Task statement
In the records below, find the line that contains "orange cheese: 3 -> 1" and the line that contains "white cheese: 0 -> 3", then retype exactly those two lines and every line between them.

Stored data
------------------------------------------------

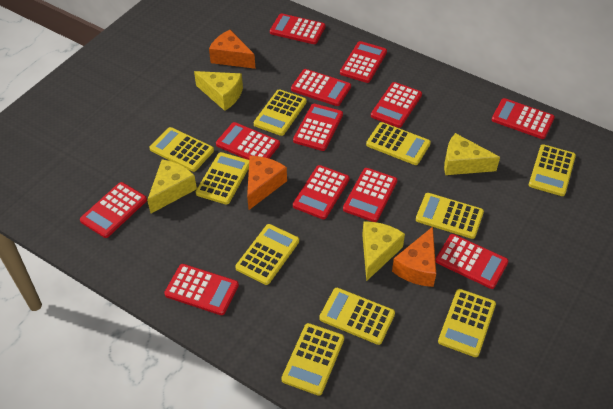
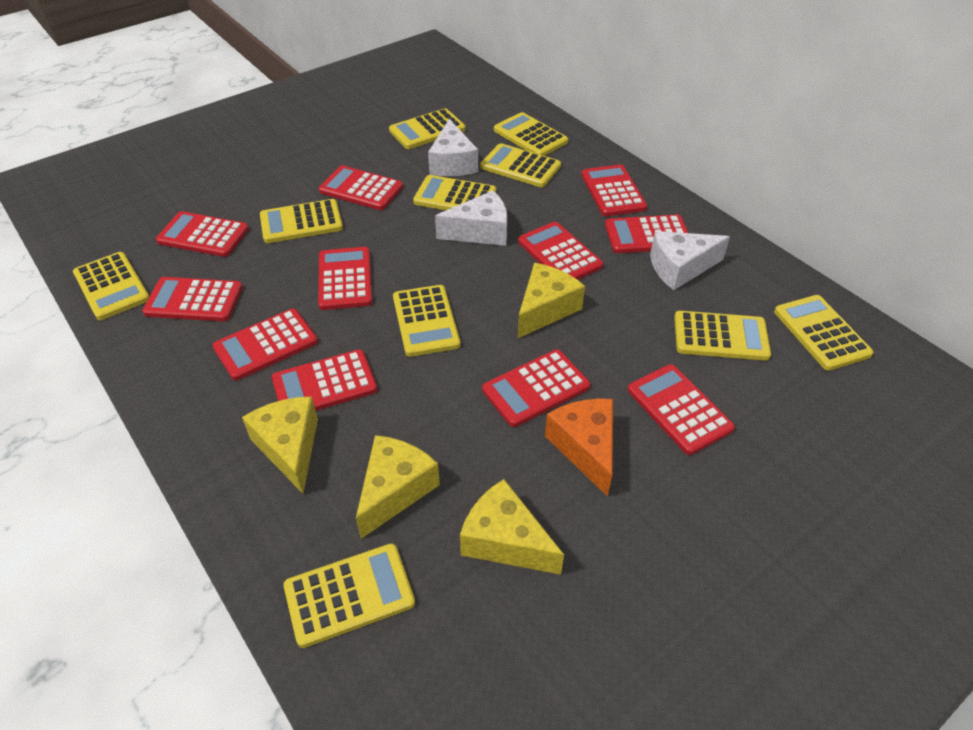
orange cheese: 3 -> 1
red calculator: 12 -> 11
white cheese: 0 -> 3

------------------------------------------------

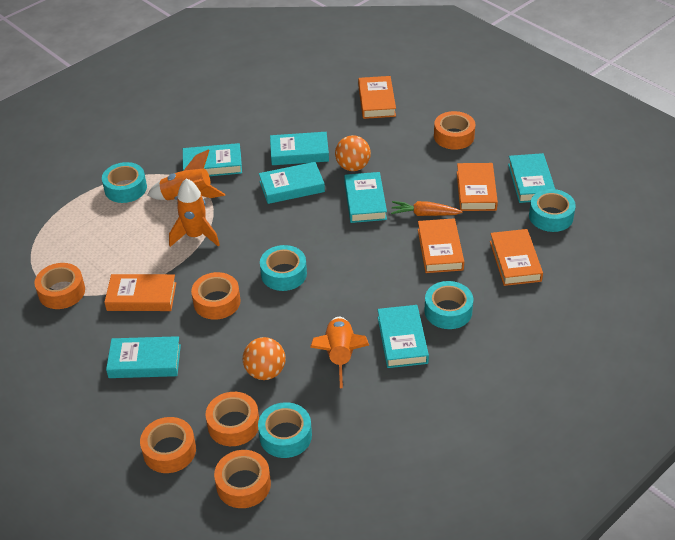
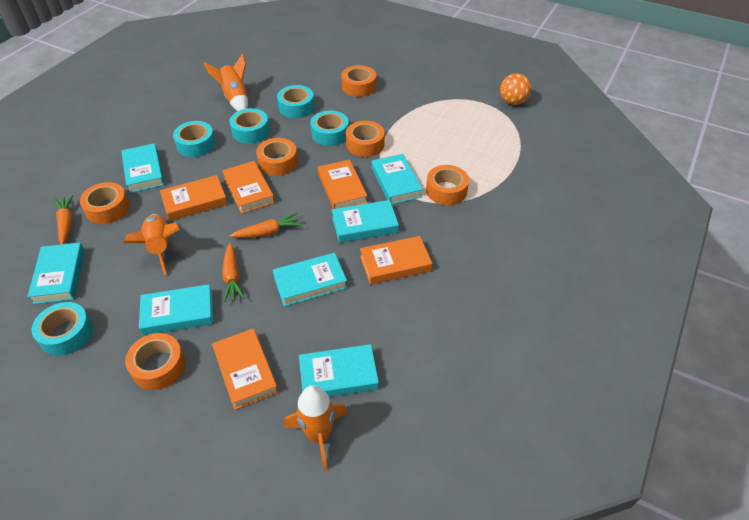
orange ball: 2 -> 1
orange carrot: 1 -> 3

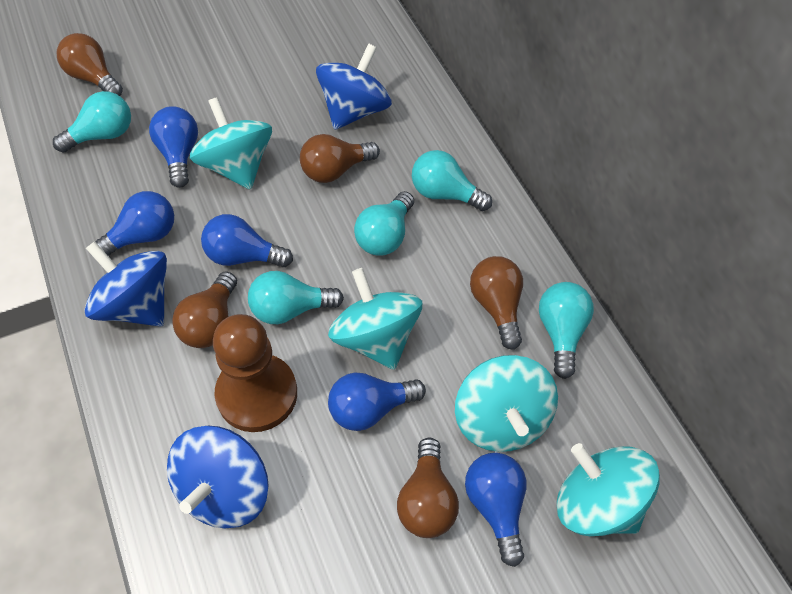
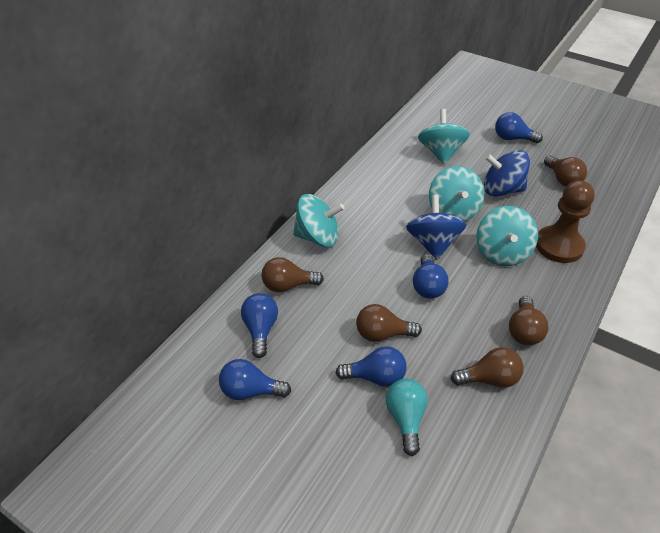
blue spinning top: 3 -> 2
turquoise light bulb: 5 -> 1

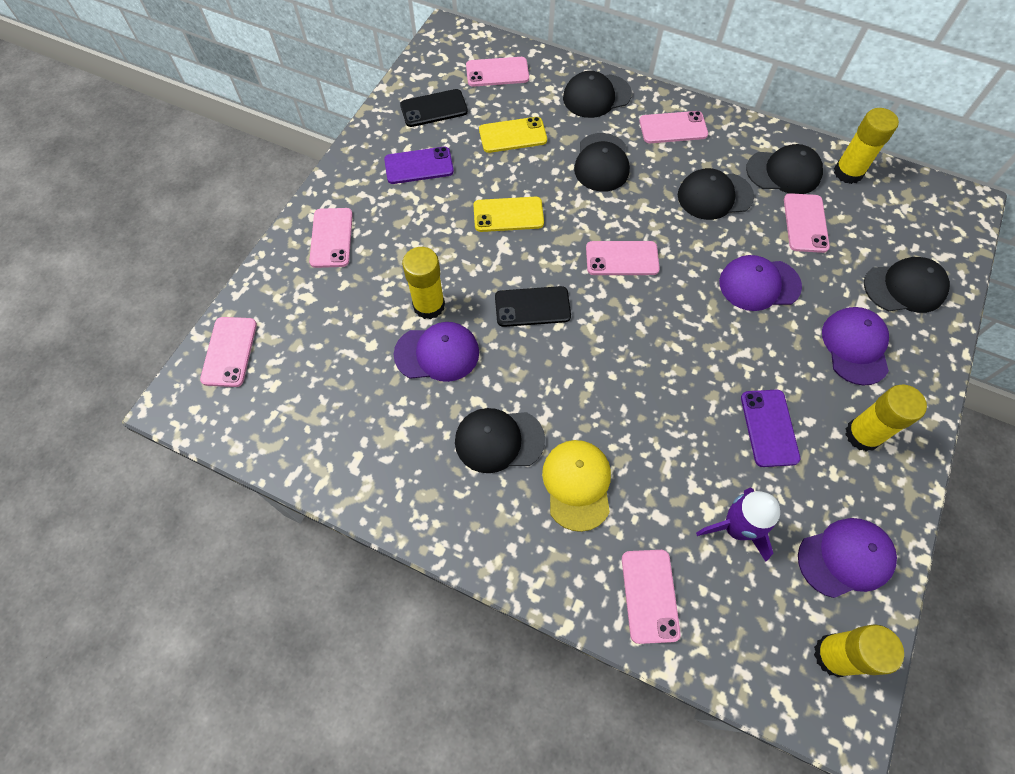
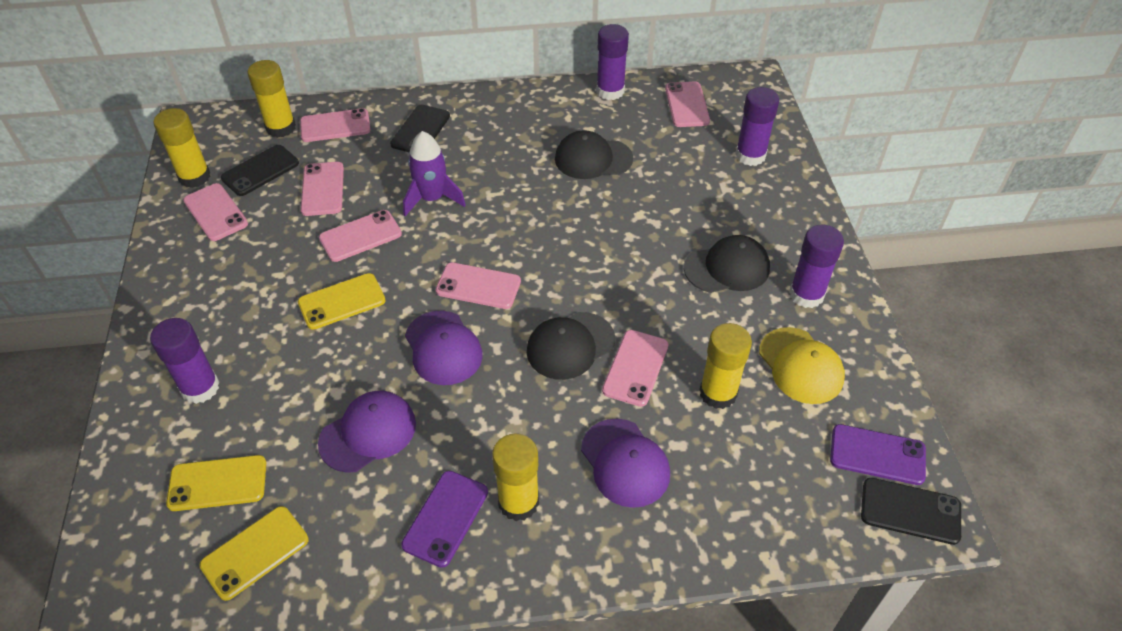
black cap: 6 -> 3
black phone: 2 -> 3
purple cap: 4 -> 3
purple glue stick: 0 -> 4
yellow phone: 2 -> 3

------------------------------------------------

Expected output
orange cheese: 3 -> 1
red calculator: 12 -> 11
white cheese: 0 -> 3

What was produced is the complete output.